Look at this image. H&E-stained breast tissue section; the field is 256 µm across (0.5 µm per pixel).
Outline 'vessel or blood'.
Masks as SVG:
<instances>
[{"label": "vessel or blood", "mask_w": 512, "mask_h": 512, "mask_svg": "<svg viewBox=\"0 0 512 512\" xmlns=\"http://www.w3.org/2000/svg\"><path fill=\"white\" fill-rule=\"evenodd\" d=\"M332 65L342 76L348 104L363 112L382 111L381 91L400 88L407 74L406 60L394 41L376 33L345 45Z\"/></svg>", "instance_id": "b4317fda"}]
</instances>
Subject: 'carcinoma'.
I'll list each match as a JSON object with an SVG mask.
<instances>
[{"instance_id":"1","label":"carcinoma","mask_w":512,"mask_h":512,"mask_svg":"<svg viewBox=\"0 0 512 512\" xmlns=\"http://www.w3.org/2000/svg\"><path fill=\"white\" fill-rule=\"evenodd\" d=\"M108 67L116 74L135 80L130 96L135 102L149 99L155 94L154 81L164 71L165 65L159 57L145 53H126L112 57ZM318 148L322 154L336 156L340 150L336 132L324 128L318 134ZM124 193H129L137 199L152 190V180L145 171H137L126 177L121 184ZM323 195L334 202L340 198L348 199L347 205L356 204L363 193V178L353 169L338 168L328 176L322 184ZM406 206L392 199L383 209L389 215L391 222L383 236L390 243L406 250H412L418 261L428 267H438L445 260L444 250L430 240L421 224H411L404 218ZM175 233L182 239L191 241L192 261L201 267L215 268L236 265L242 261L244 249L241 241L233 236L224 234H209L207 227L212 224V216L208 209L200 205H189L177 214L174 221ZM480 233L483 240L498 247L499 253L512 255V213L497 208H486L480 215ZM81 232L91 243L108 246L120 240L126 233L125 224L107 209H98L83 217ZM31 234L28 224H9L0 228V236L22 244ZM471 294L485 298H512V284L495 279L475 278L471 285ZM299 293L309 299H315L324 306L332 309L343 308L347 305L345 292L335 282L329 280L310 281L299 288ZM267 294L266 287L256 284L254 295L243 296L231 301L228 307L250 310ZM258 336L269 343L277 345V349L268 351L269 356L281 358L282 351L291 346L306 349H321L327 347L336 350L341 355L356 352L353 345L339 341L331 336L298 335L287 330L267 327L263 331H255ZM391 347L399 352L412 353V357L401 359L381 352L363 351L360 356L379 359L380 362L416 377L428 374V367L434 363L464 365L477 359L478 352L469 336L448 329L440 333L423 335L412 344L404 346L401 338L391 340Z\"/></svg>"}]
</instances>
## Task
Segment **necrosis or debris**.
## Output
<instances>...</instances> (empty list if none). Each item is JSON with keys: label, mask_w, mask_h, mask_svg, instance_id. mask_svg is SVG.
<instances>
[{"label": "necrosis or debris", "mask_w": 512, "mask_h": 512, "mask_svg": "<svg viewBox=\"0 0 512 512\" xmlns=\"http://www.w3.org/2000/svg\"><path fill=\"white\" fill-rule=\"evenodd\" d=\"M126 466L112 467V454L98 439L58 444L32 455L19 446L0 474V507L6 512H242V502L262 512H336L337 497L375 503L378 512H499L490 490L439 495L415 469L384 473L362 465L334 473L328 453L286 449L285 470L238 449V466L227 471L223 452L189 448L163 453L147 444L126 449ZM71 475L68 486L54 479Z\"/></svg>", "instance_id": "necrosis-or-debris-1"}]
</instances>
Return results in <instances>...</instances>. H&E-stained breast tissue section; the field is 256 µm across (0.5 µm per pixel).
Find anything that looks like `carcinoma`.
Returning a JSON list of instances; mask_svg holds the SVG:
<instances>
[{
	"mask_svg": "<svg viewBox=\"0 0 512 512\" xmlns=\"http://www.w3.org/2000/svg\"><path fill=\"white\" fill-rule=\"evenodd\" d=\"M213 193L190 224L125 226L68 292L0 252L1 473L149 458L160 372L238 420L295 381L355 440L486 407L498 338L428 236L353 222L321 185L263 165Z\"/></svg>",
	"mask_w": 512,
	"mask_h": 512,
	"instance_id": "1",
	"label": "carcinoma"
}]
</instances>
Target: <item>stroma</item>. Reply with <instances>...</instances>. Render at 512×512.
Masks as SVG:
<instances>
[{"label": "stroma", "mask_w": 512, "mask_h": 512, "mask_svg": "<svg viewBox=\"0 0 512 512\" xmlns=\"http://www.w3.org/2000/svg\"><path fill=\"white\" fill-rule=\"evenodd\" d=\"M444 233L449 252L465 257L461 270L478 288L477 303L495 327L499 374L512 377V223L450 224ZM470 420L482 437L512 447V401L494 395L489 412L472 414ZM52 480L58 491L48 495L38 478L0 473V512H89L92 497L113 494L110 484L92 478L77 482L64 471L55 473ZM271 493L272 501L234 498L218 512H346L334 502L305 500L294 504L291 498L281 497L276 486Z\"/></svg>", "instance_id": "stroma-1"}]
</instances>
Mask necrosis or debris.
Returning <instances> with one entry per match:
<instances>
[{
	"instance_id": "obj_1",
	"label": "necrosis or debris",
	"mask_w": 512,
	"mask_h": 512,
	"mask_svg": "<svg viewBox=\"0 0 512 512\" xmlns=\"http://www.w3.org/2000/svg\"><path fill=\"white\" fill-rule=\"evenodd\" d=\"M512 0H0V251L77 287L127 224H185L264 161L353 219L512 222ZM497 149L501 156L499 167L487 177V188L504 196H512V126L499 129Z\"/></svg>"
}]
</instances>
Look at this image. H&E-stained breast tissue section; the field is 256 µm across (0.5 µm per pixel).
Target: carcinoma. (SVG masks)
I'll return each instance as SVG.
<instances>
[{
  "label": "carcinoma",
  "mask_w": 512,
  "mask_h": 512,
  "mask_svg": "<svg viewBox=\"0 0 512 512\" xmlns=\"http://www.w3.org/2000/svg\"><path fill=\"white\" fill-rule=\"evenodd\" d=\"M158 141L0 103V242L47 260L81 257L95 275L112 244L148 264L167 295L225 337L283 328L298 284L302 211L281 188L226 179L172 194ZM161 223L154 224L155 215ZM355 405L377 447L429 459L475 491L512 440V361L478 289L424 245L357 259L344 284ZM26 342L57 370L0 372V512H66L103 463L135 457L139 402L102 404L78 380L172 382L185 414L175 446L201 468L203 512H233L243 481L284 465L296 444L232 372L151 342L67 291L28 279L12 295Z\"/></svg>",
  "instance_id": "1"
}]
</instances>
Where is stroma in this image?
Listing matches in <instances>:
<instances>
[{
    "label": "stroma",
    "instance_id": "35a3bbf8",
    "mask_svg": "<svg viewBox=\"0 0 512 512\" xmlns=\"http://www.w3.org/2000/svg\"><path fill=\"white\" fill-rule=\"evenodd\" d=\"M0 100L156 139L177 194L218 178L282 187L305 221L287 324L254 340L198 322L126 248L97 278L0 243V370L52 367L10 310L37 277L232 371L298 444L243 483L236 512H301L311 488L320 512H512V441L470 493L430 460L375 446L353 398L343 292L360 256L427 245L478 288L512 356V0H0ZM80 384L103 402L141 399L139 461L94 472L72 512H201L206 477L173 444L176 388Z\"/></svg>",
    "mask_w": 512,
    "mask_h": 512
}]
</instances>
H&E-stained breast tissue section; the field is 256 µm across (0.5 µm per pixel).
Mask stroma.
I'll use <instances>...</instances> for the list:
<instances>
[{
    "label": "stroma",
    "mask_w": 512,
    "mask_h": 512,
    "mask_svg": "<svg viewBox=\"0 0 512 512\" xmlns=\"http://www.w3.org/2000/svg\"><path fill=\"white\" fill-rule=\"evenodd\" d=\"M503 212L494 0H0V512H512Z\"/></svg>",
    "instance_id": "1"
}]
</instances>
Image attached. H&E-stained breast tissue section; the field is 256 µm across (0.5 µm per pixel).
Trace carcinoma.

::::

> [Goal]: Identify each line holding the string "pixel", and copy it out.

> [Complete output]:
Look at this image. H&E-stained breast tissue section; the field is 256 µm across (0.5 µm per pixel).
Return results in <instances>...</instances>. H&E-stained breast tissue section; the field is 256 µm across (0.5 µm per pixel).
Look at this image. H&E-stained breast tissue section; the field is 256 µm across (0.5 µm per pixel).
H&E-stained breast tissue section; the field is 256 µm across (0.5 µm per pixel).
Image attached. H&E-stained breast tissue section; the field is 256 µm across (0.5 µm per pixel).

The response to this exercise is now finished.